- _REQUIRED TASK_
Reproduce, word for word, the portion of the listing below that runs from the line containing "This screenshot has" down to the line containing "coordinates (761, 237).", including both of those lines.

---------- DATA RECORDS ----------

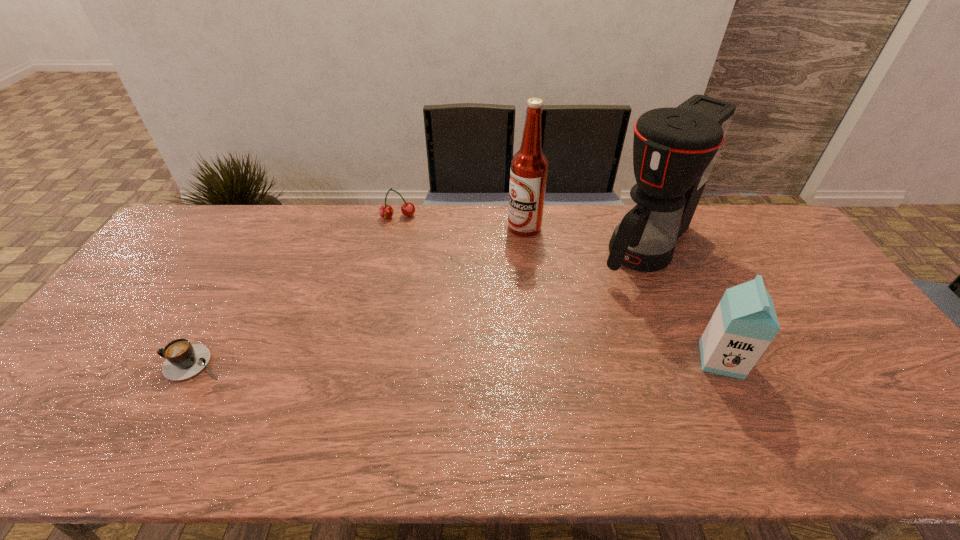
In order to click on cherry that is at the far edge in this screenshot , I will do `click(386, 211)`.

Image resolution: width=960 pixels, height=540 pixels. I want to click on alcohol at the far edge, so click(529, 166).

Locate an element on the screen. The image size is (960, 540). coffee maker present at the far edge is located at coordinates (x=674, y=149).

In the image, there is a desktop. In order to click on blank space at the far edge in this screenshot , I will do `click(269, 233)`.

This screenshot has width=960, height=540. I want to click on blank space at the near edge of the desktop, so click(x=628, y=414).

In the image, there is a desktop. Where is `vacant space at the far left corner`? vacant space at the far left corner is located at coordinates (172, 233).

In the image, there is a desktop. Where is `vacant space at the far right corner`? The height and width of the screenshot is (540, 960). vacant space at the far right corner is located at coordinates (761, 237).

You are a GUI agent. You are given a task and a screenshot of the screen. Output one action in this format:
    pyautogui.click(x=<x>, y=<y>)
    Task: Click on the vacant area between the alcohol and the second object from left to right
    
    Given the screenshot: What is the action you would take?
    pyautogui.click(x=461, y=222)

I want to click on free spot between the leftmost object and the coffee maker, so click(x=421, y=305).

Find the location of `vacant area that lies between the milk carton and the cappuccino`. vacant area that lies between the milk carton and the cappuccino is located at coordinates (459, 361).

----------

- _IN RESPONSE_
This screenshot has width=960, height=540. I want to click on blank space at the near edge of the desktop, so click(x=628, y=414).

In the image, there is a desktop. Where is `vacant space at the far left corner`? vacant space at the far left corner is located at coordinates (172, 233).

In the image, there is a desktop. Where is `vacant space at the far right corner`? The height and width of the screenshot is (540, 960). vacant space at the far right corner is located at coordinates (761, 237).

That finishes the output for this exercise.